■ Problem:
A verbatim copy of the lines starting at the one with "camera: 150 degrees left, 15 degrees up" and ending at the last line below is required; include nothing else.

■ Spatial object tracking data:

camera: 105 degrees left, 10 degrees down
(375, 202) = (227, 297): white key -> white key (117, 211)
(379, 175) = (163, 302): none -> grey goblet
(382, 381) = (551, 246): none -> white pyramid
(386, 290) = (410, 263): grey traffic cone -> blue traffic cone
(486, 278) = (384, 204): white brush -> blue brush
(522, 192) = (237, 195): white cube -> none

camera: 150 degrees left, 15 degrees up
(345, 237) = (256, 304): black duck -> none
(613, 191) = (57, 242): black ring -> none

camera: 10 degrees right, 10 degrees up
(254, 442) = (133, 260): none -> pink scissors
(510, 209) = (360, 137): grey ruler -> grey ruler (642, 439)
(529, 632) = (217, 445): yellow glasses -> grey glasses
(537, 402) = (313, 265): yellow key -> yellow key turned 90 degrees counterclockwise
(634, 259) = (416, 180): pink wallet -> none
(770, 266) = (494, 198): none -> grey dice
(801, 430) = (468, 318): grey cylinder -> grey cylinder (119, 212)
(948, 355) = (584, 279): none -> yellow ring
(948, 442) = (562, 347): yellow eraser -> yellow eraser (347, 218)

■ Answer section:
camera: 150 degrees left, 15 degrees up
(345, 237) = (256, 304): black duck -> none
(613, 191) = (57, 242): black ring -> none

camera: 10 degrees right, 10 degrees up
(254, 442) = (133, 260): none -> pink scissors
(510, 209) = (360, 137): grey ruler -> grey ruler (642, 439)
(529, 632) = (217, 445): yellow glasses -> grey glasses
(537, 402) = (313, 265): yellow key -> yellow key turned 90 degrees counterclockwise
(634, 259) = (416, 180): pink wallet -> none
(770, 266) = (494, 198): none -> grey dice
(801, 430) = (468, 318): grey cylinder -> grey cylinder (119, 212)
(948, 355) = (584, 279): none -> yellow ring
(948, 442) = (562, 347): yellow eraser -> yellow eraser (347, 218)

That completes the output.